TASK TO CARRY OUT ▸
Search term "plus": please show all lines in the listing that contain it.

DATA IN THIS EXERCISE ▸

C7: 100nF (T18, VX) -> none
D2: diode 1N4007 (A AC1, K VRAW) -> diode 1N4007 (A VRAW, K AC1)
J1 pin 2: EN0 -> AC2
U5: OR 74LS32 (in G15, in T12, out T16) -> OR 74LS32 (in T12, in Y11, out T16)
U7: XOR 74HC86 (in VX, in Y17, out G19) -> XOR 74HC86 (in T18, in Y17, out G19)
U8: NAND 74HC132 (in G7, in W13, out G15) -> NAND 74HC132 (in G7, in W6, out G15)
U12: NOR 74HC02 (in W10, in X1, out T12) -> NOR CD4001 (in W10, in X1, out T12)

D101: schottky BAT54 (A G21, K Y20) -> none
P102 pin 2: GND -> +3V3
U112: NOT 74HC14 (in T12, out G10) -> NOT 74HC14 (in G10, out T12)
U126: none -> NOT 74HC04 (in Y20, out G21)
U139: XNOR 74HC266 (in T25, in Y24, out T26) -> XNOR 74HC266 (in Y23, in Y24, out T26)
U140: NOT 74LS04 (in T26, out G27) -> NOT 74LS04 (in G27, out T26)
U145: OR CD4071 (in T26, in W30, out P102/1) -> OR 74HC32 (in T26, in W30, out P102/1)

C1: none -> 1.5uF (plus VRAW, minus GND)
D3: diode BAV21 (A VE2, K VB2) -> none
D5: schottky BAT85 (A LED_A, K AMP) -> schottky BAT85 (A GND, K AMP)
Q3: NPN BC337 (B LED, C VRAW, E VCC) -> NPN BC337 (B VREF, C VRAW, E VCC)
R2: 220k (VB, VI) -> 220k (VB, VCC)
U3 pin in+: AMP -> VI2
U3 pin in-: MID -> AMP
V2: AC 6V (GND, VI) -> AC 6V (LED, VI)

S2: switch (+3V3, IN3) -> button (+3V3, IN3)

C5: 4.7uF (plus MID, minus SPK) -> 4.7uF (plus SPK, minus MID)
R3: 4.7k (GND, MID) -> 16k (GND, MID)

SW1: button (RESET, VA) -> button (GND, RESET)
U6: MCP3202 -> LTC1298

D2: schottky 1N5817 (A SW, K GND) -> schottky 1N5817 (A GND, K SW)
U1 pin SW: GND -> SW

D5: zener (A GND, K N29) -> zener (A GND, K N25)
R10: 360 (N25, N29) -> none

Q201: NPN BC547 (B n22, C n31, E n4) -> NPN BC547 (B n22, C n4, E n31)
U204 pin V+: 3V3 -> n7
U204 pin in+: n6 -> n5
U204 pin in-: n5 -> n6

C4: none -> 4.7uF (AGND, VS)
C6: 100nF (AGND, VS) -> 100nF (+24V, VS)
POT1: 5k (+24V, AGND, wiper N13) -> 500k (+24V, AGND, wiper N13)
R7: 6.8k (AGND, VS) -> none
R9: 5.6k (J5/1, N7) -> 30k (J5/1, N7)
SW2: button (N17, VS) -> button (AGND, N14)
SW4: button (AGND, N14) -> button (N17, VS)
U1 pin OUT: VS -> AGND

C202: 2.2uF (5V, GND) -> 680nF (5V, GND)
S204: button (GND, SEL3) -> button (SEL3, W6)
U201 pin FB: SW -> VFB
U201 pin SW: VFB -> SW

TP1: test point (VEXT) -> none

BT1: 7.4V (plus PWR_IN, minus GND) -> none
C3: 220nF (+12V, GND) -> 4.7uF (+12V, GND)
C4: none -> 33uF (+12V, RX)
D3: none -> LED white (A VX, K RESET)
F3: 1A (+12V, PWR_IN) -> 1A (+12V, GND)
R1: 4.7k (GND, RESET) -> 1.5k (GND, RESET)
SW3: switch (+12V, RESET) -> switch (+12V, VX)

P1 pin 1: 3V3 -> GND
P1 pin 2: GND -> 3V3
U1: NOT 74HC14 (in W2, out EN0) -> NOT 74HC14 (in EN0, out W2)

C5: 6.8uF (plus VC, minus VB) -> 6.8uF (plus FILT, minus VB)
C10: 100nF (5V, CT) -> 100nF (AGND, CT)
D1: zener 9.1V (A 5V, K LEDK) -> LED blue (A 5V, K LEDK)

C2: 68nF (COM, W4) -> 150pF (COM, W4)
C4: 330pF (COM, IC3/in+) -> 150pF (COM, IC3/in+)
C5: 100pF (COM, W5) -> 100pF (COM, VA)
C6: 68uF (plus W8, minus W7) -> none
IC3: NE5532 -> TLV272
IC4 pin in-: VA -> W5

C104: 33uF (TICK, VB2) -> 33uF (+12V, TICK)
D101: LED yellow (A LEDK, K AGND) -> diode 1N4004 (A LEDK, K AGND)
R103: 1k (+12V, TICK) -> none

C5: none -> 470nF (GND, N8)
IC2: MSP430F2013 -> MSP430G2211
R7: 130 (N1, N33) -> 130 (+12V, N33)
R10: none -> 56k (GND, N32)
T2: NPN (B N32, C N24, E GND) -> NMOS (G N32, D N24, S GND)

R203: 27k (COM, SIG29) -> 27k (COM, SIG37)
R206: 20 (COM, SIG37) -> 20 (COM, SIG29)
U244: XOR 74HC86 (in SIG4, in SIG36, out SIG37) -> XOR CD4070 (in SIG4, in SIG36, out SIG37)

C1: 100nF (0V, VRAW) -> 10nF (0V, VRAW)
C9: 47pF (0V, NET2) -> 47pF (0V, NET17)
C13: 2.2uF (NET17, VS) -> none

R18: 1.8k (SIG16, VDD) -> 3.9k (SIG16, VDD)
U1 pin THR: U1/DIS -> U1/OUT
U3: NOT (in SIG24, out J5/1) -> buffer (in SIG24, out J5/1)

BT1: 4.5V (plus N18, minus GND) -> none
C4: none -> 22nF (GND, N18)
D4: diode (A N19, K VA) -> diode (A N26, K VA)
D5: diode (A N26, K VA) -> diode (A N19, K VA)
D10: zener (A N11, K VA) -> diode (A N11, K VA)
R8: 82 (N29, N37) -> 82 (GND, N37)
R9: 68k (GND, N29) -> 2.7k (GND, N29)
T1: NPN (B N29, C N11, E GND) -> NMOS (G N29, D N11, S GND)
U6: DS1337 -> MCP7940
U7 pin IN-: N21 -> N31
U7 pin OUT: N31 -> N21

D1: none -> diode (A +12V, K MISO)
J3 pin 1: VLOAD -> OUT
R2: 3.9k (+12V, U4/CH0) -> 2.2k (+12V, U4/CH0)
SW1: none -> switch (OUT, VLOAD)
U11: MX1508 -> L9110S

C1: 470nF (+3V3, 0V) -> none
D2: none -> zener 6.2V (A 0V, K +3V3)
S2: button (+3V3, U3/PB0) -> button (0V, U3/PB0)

SOLUTION ▸
C1: none -> 1.5uF (plus VRAW, minus GND)
C5: 4.7uF (plus MID, minus SPK) -> 4.7uF (plus SPK, minus MID)
BT1: 7.4V (plus PWR_IN, minus GND) -> none
C5: 6.8uF (plus VC, minus VB) -> 6.8uF (plus FILT, minus VB)
C6: 68uF (plus W8, minus W7) -> none
BT1: 4.5V (plus N18, minus GND) -> none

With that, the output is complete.